# What the task requires
Using "naranja" as the search string, find the matching lines below and copy them.

BEGIN Dataset records

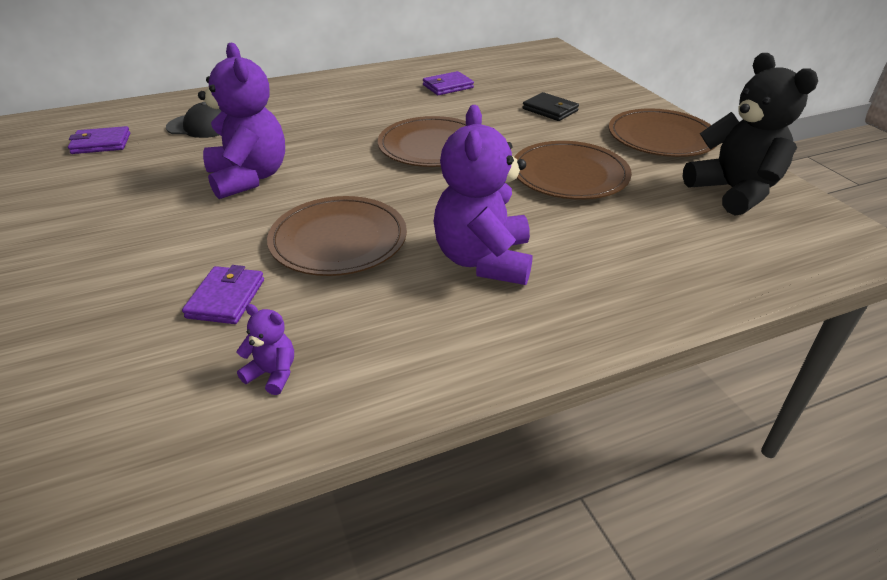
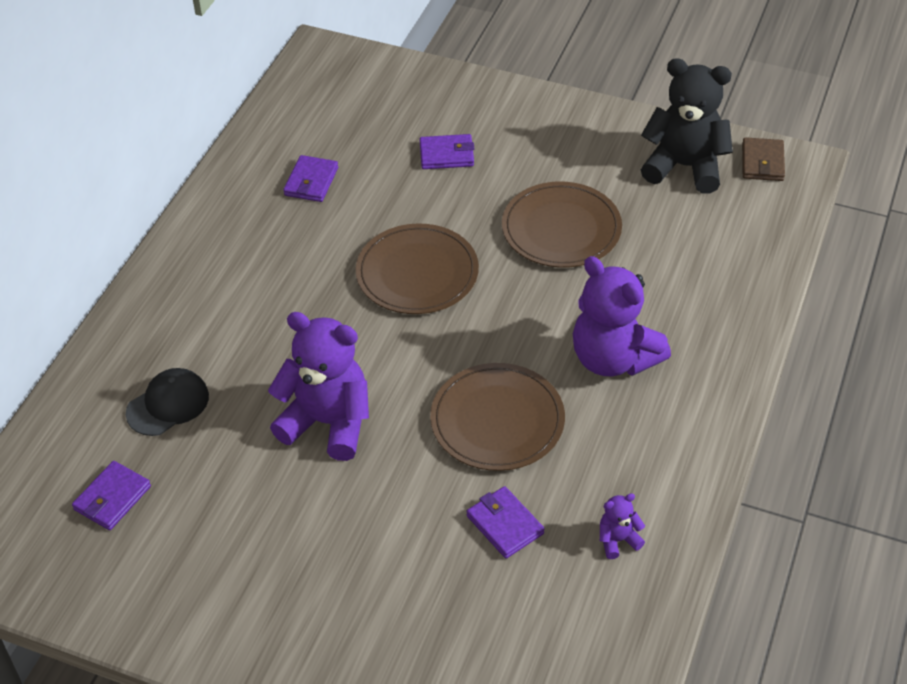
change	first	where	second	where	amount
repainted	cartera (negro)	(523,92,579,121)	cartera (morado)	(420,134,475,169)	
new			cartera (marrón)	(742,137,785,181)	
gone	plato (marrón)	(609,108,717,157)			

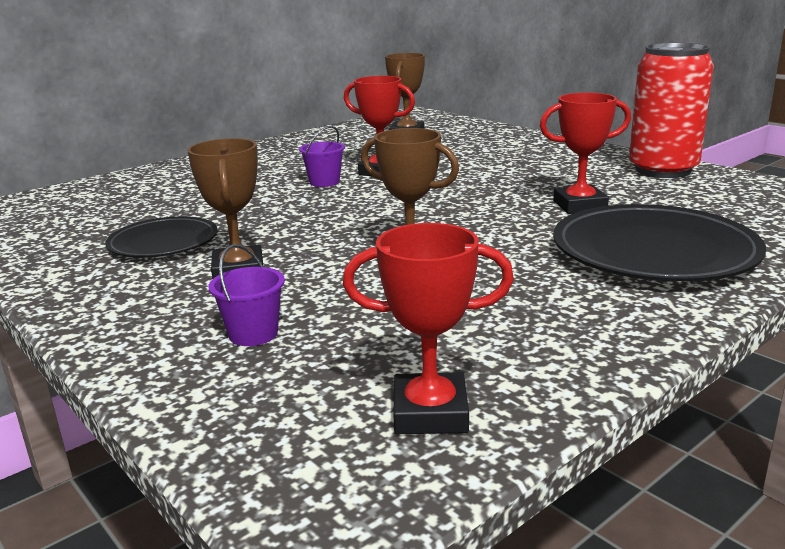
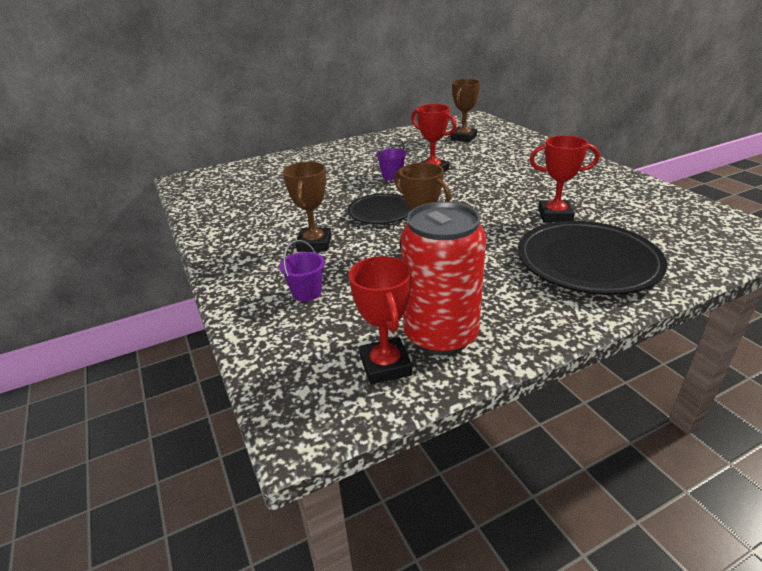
change	first	where	second	where	amount
shifted	plato (negro)	(105,216,217,258)		(347,193,412,224)	
rotated	trofeo (rojo)	(343,223,514,434)		(349,256,412,385)	60 degrees clockwise
shifted	lata (rojo)	(629,43,714,178)		(401,202,486,355)	

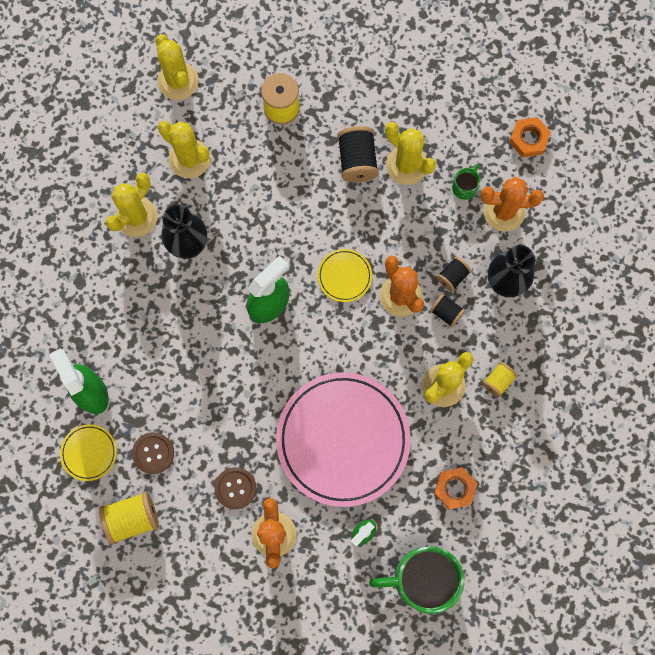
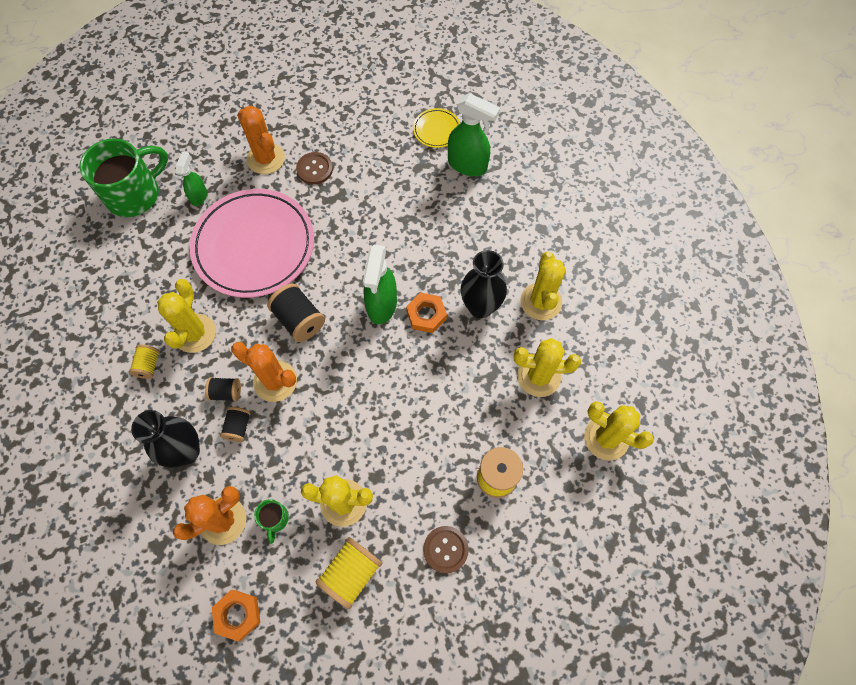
change	first	where	second	where	amount
shifted	carrete (negro)	(338,126,379,182)		(267,283,325,342)	
shifted	carrete (amarillo)	(99,491,159,544)		(316,537,382,609)	
shifted	tuerca (naranja)	(434,467,477,510)		(406,293,447,333)	
shifted	botón (marrón)	(132,432,174,474)		(423,526,469,573)	
gone	plato (amarillo)	(317,249,372,302)			

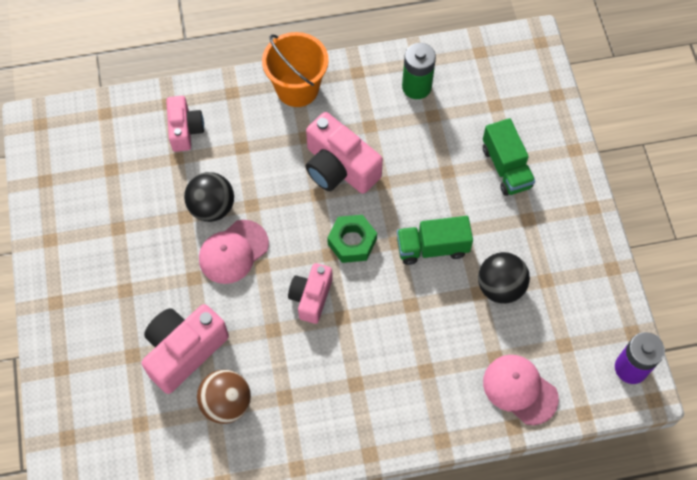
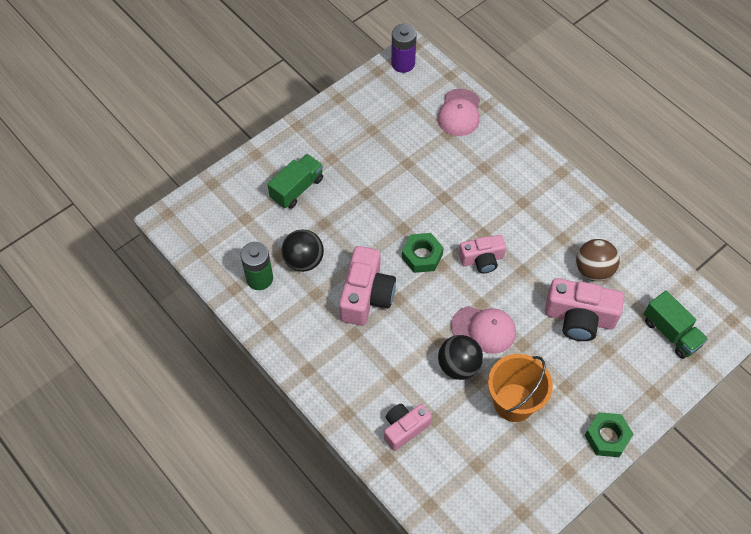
change	first	where	second	where	amount
shifted	pelota (negro)	(478,252,530,304)		(281,230,324,272)	
shifted	balde (naranja)	(262,32,329,107)		(488,354,553,422)	
new			tuerca (verde)	(584,412,634,457)	
shifted	camión (verde)	(397,216,473,265)		(644,291,708,359)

END Dataset records

# Output for this task
shifted	tuerca (naranja)	(434,467,477,510)		(406,293,447,333)	
shifted	balde (naranja)	(262,32,329,107)		(488,354,553,422)	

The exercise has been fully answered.